■ **What you need to do**
Every line below between the line holding "brown brick G1:G2 level 1 -> none" and the line holding "tan brick G4:H4", inclusive, should be repeated exactly, and all other lines omitted.

Coordinate-based object records:
·····
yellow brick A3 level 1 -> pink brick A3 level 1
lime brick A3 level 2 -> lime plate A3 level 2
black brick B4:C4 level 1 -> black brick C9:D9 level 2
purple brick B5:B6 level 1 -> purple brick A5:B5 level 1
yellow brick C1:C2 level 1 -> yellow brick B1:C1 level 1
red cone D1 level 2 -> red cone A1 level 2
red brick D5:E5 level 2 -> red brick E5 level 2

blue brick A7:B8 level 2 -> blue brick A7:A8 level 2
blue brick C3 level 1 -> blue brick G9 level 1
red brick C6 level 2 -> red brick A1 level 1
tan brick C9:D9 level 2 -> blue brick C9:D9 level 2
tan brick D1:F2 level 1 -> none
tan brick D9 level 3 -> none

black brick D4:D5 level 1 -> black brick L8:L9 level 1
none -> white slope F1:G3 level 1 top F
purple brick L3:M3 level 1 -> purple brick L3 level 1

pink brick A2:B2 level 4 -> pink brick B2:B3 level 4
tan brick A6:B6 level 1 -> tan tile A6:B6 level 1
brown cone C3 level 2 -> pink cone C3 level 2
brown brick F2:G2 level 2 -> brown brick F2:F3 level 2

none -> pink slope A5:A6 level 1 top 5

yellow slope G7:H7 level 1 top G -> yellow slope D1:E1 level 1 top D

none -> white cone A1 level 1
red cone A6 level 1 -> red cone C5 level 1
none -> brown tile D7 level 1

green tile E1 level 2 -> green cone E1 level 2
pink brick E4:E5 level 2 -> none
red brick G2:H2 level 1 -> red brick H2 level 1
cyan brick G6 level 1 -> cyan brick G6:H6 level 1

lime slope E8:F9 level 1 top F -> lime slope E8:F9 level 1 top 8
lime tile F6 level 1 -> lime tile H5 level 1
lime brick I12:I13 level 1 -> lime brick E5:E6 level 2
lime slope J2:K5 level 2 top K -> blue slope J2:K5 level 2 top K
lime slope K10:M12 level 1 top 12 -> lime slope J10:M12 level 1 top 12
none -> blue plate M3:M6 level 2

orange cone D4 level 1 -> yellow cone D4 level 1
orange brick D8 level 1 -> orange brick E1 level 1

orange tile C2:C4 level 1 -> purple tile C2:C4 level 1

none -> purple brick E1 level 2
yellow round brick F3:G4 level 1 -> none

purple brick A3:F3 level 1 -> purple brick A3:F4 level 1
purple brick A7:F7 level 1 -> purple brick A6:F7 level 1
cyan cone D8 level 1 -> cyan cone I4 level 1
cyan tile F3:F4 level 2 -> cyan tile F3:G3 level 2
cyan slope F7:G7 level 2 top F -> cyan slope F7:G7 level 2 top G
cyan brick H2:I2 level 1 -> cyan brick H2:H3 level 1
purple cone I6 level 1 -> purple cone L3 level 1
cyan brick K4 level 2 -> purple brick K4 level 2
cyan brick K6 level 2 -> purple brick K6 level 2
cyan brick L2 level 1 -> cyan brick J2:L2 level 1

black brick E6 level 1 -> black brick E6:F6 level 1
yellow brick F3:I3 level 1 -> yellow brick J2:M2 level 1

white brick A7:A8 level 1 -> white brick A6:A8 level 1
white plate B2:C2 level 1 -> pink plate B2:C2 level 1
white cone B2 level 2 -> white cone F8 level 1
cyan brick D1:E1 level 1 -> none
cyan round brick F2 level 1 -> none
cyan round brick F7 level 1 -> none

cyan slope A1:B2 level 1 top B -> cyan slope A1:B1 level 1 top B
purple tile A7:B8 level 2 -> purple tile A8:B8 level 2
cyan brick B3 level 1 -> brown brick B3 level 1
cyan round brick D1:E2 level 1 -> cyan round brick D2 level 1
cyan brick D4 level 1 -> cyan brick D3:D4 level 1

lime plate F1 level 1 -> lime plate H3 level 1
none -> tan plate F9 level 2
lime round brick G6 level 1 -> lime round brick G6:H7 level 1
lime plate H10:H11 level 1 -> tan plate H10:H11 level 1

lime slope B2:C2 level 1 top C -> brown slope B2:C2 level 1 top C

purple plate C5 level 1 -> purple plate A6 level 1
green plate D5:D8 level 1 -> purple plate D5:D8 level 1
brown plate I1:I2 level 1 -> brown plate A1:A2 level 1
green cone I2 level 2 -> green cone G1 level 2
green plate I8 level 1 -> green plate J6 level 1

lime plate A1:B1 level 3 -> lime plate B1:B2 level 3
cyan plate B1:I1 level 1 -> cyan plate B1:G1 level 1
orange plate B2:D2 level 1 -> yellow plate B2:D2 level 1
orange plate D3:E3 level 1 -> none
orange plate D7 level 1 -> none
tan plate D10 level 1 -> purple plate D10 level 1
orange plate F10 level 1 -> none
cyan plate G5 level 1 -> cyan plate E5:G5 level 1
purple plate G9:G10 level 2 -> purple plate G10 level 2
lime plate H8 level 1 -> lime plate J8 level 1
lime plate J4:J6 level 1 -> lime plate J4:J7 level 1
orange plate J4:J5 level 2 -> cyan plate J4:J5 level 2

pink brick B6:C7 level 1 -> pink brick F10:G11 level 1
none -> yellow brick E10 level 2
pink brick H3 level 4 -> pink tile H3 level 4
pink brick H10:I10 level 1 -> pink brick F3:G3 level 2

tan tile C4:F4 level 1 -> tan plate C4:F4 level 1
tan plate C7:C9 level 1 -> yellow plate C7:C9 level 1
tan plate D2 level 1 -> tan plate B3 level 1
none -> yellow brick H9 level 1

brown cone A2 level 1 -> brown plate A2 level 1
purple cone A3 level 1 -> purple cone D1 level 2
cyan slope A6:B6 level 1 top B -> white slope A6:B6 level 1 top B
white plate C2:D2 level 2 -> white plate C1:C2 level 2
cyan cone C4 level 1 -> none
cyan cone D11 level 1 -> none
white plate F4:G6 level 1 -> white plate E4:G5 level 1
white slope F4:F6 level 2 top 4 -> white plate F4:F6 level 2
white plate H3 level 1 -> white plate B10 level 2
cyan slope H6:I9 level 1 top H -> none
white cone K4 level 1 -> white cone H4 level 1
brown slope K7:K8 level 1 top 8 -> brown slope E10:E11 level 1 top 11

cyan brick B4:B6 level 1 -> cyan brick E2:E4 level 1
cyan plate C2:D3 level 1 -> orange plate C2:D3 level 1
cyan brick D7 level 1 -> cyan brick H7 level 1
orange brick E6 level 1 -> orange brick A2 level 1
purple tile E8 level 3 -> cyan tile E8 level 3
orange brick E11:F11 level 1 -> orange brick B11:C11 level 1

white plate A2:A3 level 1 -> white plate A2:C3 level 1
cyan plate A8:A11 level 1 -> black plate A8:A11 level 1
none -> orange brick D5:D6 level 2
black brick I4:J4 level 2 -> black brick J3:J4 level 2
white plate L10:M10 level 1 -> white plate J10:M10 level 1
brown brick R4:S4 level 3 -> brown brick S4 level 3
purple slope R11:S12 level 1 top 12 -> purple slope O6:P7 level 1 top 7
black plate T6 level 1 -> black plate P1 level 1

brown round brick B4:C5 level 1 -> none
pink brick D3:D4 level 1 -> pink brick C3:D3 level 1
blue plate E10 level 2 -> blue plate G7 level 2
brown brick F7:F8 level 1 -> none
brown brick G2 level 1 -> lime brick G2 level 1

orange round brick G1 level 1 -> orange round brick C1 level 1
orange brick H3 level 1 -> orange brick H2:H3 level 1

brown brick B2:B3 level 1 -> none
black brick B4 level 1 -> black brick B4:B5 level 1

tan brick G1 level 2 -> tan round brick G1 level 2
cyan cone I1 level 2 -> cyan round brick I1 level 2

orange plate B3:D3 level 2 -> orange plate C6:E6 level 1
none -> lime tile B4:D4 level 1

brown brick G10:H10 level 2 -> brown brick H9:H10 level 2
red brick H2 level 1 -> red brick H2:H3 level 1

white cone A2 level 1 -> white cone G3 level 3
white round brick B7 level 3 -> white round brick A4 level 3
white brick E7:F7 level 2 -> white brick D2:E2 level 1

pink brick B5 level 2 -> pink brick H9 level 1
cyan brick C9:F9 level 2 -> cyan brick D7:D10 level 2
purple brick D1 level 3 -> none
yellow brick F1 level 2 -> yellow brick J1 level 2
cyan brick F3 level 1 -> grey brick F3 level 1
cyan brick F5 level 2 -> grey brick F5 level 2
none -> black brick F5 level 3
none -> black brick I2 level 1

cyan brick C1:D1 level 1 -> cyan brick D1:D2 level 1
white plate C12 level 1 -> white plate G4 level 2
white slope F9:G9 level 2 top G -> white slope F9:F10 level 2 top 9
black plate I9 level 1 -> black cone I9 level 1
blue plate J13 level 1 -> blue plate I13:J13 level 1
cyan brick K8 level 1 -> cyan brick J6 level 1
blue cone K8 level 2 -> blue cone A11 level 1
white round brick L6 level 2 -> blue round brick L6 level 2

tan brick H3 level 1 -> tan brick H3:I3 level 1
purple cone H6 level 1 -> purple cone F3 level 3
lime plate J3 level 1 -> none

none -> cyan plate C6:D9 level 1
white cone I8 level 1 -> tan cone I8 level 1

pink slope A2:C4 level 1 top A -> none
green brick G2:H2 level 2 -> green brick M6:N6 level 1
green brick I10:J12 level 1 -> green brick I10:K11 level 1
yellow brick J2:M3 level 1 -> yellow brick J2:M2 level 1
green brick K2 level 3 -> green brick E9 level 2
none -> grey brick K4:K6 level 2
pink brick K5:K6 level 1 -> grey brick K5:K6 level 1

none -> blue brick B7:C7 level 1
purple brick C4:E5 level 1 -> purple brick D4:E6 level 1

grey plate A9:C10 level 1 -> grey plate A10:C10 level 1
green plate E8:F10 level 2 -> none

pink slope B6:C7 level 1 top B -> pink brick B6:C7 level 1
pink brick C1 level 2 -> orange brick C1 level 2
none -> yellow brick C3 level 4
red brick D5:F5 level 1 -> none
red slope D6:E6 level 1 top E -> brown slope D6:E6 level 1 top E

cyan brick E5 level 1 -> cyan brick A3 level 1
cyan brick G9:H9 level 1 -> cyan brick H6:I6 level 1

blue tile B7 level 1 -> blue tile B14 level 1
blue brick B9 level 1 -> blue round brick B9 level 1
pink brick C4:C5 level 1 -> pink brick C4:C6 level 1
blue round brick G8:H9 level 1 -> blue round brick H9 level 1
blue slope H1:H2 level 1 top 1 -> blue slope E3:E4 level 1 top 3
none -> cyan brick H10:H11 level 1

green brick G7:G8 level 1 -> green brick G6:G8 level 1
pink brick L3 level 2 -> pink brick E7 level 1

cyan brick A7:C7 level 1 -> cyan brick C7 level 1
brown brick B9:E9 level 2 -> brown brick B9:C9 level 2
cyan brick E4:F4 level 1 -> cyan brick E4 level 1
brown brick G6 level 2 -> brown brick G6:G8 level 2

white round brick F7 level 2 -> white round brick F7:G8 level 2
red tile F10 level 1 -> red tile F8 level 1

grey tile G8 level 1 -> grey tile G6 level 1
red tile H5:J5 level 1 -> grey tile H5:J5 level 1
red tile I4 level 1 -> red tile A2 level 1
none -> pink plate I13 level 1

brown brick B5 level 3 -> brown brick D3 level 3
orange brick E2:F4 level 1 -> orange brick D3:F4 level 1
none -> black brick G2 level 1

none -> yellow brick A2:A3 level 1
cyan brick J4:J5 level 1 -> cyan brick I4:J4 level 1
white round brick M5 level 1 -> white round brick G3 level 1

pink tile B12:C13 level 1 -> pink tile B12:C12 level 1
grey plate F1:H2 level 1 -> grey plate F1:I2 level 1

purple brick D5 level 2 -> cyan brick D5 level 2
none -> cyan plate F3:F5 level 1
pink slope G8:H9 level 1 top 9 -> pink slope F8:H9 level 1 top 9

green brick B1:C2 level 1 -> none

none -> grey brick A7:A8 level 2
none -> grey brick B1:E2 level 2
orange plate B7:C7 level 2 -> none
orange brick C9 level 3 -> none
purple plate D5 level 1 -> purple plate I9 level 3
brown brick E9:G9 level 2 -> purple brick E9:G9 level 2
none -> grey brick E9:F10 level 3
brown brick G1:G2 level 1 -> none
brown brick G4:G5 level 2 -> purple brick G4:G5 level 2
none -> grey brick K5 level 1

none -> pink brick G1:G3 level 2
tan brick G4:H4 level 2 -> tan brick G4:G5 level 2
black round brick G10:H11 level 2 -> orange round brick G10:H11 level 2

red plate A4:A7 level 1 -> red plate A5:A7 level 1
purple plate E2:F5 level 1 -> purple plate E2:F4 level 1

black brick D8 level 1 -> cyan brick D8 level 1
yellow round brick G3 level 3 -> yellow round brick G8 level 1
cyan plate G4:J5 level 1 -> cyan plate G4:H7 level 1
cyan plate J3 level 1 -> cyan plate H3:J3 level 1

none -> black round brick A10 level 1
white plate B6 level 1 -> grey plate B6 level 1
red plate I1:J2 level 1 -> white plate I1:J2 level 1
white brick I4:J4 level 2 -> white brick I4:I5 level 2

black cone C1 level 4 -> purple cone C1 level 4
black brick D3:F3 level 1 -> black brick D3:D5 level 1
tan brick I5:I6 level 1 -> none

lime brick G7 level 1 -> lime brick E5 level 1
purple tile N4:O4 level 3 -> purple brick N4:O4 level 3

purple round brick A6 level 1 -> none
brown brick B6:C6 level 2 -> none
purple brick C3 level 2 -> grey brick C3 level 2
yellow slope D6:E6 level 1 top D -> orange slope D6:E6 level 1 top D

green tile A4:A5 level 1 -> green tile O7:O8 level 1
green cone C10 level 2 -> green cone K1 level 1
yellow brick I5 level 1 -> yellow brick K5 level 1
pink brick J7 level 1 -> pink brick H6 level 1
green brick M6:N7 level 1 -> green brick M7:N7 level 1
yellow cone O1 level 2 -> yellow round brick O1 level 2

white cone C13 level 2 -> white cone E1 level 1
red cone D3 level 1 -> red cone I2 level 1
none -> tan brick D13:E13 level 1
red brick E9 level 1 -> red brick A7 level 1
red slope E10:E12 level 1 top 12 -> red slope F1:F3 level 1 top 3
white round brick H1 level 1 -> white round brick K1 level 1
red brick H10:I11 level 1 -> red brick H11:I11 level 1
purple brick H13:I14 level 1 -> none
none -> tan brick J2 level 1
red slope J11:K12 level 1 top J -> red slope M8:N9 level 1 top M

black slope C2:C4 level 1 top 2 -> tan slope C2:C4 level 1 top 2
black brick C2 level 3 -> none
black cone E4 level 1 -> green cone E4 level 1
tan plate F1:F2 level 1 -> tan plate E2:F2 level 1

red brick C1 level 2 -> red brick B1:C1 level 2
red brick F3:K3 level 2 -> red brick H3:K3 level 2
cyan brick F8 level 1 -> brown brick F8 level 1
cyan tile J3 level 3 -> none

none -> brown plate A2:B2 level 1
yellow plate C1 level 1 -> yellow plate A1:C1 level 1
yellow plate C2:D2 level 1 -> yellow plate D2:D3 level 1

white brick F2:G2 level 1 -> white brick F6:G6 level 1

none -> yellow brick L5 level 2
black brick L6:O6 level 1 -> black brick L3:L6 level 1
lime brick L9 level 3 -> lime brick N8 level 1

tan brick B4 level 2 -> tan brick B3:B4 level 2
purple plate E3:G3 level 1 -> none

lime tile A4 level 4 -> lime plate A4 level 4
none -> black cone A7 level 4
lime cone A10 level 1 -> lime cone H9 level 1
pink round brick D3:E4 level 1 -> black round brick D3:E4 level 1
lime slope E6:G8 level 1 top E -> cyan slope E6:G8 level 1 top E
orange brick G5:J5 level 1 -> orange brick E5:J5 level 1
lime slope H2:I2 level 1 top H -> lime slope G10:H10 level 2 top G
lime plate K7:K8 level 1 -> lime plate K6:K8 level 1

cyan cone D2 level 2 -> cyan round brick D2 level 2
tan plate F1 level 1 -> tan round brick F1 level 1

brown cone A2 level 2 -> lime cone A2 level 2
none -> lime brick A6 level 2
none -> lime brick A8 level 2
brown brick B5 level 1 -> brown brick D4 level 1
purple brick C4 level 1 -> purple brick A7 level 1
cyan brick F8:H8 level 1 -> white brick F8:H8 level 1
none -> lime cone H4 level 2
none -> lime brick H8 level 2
·····
■ **Task answer**
brown brick G1:G2 level 1 -> none
brown brick G4:G5 level 2 -> purple brick G4:G5 level 2
none -> grey brick K5 level 1

none -> pink brick G1:G3 level 2
tan brick G4:H4 level 2 -> tan brick G4:G5 level 2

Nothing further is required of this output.